Top of DATASET ENTRIES
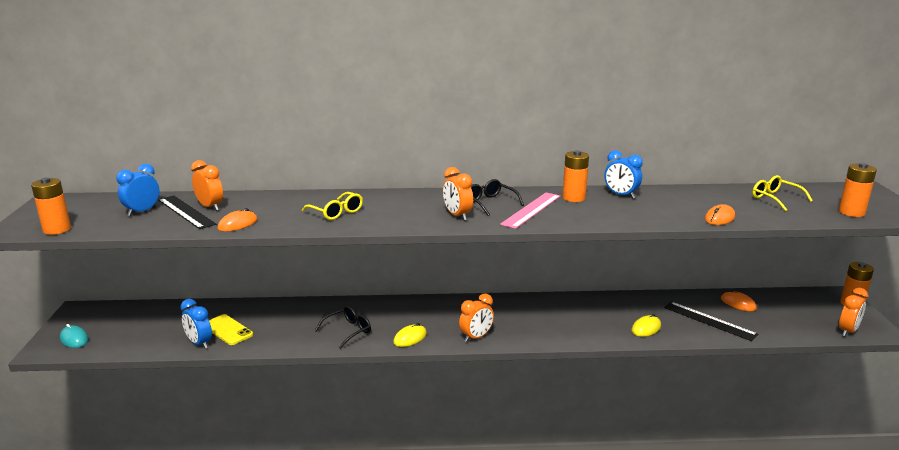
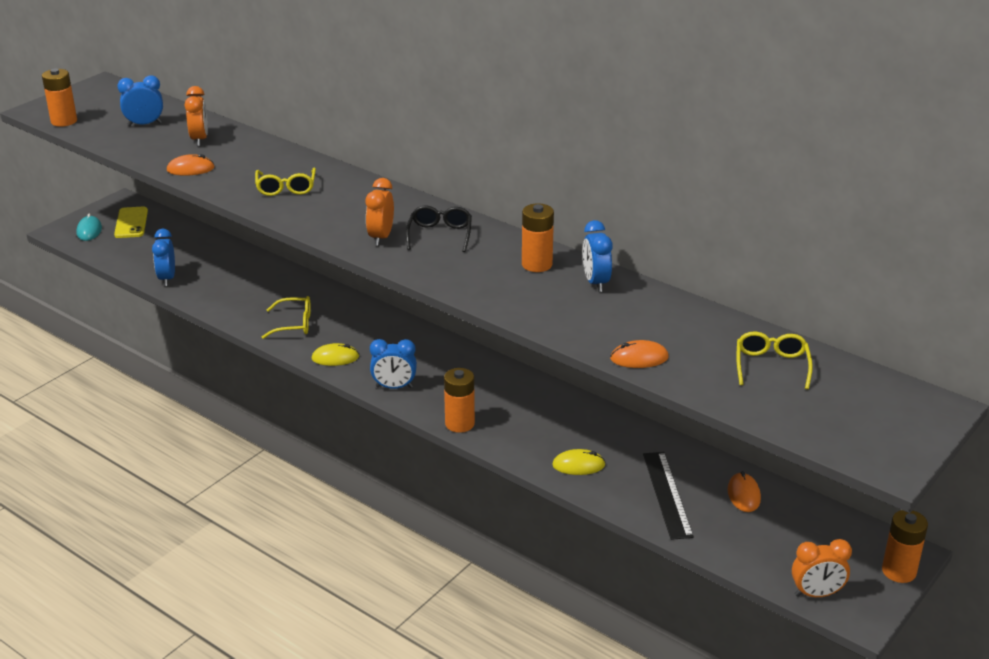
camera: 40 degrees right, 10 degrees up
(186, 212) = (174, 138): black ruler -> none
(228, 330) = (203, 276): yellow phone -> yellow phone (131, 223)
(348, 331) = (294, 324): black glasses -> yellow glasses
(476, 337) = (394, 387): orange clock -> blue clock
(531, 210) = (463, 261): pink ruler -> none
(851, 212) = (822, 425): orange battery -> orange battery (459, 424)

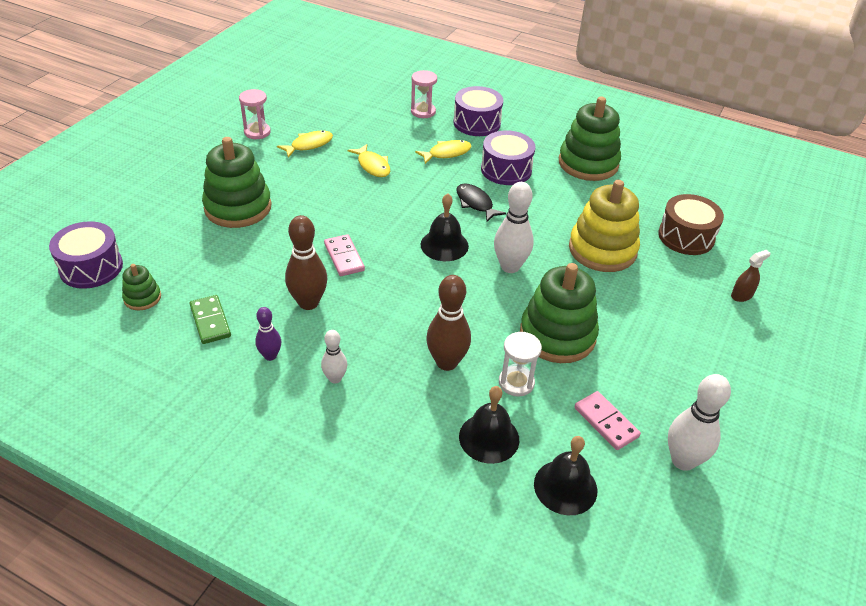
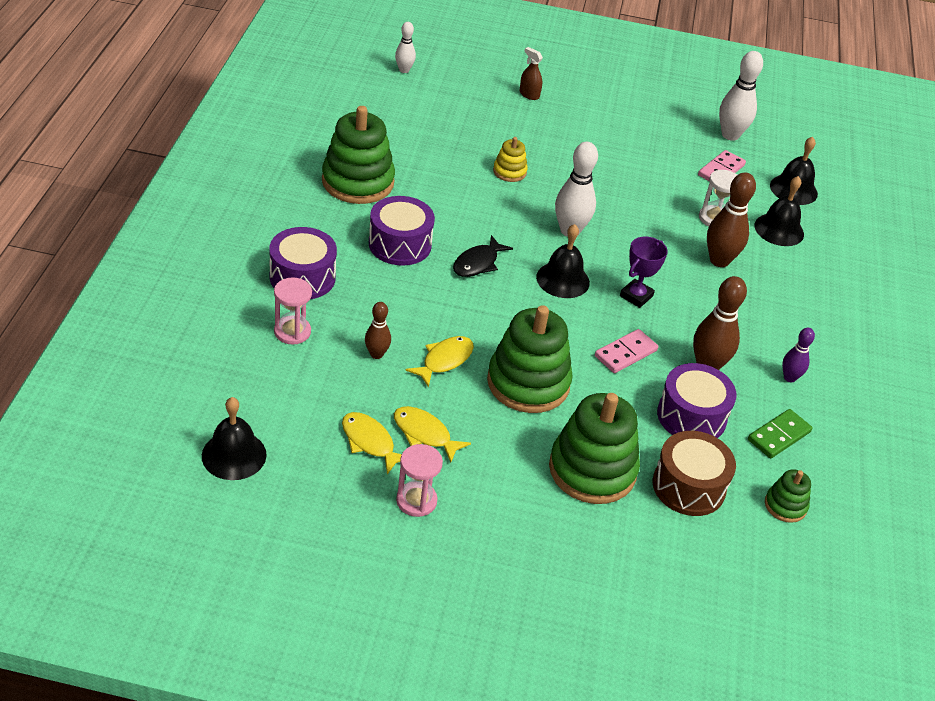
camera: 110 degrees left, 0 degrees up
(91, 267) = (773, 575): purple drum -> purple drum (691, 416)
(327, 80) = (234, 455): none -> black bell
(335, 378) = (784, 328): white bowling pin -> white bowling pin (404, 70)
(390, 139) = (376, 354): none -> brown bowling pin
(411, 284) = (636, 296): none -> purple trophy
(447, 153) = (386, 297): yellow fish -> yellow fish (370, 442)
(557, 335) = (644, 197): green stacking toy -> green stacking toy (528, 383)
(602, 250) = (509, 171): yellow stacking toy -> yellow stacking toy, size x0.48
(686, 236) = (460, 120): brown drum -> brown drum (688, 486)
Bottom of DATASET ENTRIES
__DESCRIPTION OF THE TASK__
Quote, word for word, every line starting at the one that contains "(390, 139) = (376, 354): none" and ending with the final line of the entries.

__COMPLETED TASK__
(390, 139) = (376, 354): none -> brown bowling pin
(411, 284) = (636, 296): none -> purple trophy
(447, 153) = (386, 297): yellow fish -> yellow fish (370, 442)
(557, 335) = (644, 197): green stacking toy -> green stacking toy (528, 383)
(602, 250) = (509, 171): yellow stacking toy -> yellow stacking toy, size x0.48
(686, 236) = (460, 120): brown drum -> brown drum (688, 486)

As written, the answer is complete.